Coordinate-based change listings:
*** Begin section ***
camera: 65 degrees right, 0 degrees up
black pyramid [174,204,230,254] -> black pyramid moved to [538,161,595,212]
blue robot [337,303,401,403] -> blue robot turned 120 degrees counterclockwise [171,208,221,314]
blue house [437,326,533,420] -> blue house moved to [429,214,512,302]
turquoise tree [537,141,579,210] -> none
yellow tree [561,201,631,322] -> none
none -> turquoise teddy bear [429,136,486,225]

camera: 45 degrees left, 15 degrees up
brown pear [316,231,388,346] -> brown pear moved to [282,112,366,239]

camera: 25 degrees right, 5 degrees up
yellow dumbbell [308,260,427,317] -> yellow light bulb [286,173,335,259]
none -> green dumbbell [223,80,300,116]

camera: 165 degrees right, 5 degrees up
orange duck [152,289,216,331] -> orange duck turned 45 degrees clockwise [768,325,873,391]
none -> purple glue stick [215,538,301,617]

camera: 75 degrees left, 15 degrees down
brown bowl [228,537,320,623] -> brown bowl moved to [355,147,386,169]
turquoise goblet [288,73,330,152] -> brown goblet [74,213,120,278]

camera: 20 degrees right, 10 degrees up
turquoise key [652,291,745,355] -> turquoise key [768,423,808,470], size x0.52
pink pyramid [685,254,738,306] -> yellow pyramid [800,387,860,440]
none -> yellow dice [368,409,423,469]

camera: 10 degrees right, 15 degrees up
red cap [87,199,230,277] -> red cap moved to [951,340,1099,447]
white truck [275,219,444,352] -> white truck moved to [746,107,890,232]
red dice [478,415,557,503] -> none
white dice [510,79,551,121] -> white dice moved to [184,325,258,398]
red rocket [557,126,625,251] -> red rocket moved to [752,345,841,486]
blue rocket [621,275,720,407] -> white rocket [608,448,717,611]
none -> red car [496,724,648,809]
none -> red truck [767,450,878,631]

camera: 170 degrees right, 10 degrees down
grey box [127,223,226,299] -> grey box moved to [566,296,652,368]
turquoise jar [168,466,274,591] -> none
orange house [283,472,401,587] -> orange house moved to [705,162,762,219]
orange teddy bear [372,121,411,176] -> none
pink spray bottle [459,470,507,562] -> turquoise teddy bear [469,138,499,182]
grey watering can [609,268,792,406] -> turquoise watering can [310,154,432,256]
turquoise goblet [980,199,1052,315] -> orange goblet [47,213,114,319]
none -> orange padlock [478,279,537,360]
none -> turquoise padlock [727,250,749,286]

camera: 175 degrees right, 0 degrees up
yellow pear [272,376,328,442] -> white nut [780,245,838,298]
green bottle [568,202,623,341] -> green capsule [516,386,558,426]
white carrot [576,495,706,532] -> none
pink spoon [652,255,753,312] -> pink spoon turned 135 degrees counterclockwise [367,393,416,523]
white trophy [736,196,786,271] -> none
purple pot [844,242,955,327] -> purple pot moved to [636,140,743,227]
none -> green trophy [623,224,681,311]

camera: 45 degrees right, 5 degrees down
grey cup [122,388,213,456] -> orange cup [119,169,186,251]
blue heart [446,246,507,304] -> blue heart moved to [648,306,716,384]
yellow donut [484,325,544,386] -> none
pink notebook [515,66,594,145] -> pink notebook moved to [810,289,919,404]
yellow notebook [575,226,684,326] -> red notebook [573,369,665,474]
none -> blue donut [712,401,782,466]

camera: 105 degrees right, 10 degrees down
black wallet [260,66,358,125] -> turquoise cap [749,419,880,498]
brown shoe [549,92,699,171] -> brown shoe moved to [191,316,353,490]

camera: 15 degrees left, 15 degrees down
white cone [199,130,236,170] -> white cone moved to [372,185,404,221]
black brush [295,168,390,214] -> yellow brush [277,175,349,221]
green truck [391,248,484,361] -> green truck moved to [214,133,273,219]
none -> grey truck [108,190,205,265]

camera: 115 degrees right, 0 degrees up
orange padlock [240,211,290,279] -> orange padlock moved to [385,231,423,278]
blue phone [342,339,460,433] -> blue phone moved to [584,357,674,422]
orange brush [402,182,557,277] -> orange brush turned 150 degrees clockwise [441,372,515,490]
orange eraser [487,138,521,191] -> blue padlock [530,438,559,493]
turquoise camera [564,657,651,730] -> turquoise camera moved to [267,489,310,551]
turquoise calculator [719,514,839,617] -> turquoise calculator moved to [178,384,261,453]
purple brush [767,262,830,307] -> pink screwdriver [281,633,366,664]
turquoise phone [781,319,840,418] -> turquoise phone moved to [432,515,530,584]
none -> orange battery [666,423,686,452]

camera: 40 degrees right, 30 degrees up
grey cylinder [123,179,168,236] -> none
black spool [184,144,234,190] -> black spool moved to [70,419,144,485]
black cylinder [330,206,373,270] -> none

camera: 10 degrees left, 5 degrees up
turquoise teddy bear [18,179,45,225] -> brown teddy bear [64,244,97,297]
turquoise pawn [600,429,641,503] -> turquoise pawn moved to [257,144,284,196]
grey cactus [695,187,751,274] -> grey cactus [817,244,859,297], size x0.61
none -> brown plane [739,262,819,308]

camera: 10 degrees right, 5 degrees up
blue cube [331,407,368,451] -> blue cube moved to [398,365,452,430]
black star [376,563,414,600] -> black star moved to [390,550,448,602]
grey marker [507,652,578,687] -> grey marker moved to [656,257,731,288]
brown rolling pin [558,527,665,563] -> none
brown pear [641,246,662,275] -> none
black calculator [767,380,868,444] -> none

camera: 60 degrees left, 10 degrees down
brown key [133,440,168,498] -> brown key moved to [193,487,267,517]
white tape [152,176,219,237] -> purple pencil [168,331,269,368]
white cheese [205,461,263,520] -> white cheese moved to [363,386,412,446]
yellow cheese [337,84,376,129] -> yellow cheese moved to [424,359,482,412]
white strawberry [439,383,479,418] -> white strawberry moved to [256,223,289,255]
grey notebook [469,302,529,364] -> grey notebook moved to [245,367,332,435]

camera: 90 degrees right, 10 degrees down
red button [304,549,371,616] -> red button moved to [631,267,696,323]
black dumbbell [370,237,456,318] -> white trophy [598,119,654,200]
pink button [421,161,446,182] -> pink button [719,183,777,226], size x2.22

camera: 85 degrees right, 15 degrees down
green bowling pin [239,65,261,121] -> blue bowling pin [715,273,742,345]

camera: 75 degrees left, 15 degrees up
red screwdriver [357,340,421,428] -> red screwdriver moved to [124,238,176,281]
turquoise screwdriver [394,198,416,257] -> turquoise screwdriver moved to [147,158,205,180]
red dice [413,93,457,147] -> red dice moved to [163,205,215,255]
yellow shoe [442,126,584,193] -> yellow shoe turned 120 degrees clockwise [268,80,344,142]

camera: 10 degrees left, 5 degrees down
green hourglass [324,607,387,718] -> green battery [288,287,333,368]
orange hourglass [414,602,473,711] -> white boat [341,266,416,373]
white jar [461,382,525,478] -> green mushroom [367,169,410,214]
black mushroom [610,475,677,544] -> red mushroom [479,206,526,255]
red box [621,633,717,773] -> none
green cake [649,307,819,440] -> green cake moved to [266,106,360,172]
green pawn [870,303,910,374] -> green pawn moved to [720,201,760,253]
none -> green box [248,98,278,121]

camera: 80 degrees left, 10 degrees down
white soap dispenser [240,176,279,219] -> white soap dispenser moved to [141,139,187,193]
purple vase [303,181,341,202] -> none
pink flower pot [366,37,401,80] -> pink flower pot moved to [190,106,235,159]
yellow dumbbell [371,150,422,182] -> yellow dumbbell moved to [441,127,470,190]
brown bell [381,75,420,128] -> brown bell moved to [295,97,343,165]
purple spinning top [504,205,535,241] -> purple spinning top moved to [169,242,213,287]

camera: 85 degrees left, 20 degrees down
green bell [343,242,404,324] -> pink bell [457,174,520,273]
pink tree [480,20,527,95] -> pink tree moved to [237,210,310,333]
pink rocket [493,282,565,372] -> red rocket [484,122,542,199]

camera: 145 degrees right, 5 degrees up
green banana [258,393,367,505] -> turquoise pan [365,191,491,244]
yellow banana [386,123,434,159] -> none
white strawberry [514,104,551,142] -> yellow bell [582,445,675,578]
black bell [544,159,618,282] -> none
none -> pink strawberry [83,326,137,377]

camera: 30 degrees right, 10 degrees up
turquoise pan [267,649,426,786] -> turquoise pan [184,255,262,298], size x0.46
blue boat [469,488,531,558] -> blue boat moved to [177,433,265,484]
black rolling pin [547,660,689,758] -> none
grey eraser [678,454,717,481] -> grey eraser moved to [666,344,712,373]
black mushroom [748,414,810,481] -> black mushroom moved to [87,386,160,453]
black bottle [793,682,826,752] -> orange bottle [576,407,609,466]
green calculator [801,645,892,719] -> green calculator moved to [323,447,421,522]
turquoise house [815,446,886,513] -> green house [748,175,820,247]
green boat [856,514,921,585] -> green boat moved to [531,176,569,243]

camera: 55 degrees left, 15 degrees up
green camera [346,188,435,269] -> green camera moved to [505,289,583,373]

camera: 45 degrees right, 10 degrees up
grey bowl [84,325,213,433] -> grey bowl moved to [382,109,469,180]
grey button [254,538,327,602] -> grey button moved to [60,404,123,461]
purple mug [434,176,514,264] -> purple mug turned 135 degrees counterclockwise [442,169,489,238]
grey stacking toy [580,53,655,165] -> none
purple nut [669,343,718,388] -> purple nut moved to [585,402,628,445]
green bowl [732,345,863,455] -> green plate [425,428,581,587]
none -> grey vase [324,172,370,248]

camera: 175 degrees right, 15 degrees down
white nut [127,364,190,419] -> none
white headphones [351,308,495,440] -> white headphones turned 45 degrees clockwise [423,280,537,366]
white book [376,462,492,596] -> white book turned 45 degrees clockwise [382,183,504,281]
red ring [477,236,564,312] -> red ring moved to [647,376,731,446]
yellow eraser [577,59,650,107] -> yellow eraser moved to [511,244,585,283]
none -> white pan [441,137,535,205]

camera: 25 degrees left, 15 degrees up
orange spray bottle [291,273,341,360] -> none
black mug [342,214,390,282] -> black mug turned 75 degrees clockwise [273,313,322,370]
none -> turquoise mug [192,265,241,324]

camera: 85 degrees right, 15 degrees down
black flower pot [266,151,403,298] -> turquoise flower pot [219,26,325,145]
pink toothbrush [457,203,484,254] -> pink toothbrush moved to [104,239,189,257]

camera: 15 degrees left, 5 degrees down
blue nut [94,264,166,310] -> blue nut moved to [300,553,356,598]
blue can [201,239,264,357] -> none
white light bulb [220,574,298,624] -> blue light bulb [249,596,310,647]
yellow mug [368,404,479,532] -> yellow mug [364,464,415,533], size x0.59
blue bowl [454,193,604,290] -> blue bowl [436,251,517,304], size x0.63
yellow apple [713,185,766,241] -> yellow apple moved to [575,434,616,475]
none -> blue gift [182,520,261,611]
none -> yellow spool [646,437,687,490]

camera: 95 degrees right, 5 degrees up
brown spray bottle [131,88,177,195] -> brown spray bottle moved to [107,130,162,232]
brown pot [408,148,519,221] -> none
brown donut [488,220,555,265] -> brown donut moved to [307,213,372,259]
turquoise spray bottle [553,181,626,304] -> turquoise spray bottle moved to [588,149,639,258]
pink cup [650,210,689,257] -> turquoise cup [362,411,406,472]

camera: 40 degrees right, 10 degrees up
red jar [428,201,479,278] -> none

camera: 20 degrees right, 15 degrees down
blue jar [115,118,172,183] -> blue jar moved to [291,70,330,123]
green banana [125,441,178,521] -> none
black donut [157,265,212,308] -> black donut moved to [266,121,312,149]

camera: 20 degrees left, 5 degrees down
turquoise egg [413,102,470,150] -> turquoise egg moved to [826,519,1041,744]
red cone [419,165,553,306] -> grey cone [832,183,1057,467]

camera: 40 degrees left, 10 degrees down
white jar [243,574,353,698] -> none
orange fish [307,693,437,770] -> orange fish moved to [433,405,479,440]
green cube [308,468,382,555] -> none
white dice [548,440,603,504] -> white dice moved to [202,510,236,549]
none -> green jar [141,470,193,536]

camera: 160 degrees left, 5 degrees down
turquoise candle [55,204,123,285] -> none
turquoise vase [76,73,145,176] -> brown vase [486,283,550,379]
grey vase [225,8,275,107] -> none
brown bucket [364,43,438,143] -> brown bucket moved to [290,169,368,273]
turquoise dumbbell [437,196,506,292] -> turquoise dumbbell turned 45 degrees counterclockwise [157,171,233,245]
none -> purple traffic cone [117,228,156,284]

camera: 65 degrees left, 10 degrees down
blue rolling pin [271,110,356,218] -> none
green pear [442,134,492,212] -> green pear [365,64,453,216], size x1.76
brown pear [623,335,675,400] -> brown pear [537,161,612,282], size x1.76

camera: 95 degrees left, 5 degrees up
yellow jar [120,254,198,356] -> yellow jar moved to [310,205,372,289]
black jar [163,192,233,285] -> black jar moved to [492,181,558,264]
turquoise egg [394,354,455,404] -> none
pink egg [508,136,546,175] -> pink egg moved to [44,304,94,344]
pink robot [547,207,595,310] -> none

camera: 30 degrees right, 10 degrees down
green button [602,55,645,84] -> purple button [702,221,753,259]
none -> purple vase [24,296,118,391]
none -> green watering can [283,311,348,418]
*** End section ***
§ Exercise instructions:
For the lines above, output exactly those from the line containing "blue cube [331,407,368,451]" through the line containing "white tape [152,176,219,237]", and skip the others.

§ Answer to the problem:
blue cube [331,407,368,451] -> blue cube moved to [398,365,452,430]
black star [376,563,414,600] -> black star moved to [390,550,448,602]
grey marker [507,652,578,687] -> grey marker moved to [656,257,731,288]
brown rolling pin [558,527,665,563] -> none
brown pear [641,246,662,275] -> none
black calculator [767,380,868,444] -> none

camera: 60 degrees left, 10 degrees down
brown key [133,440,168,498] -> brown key moved to [193,487,267,517]
white tape [152,176,219,237] -> purple pencil [168,331,269,368]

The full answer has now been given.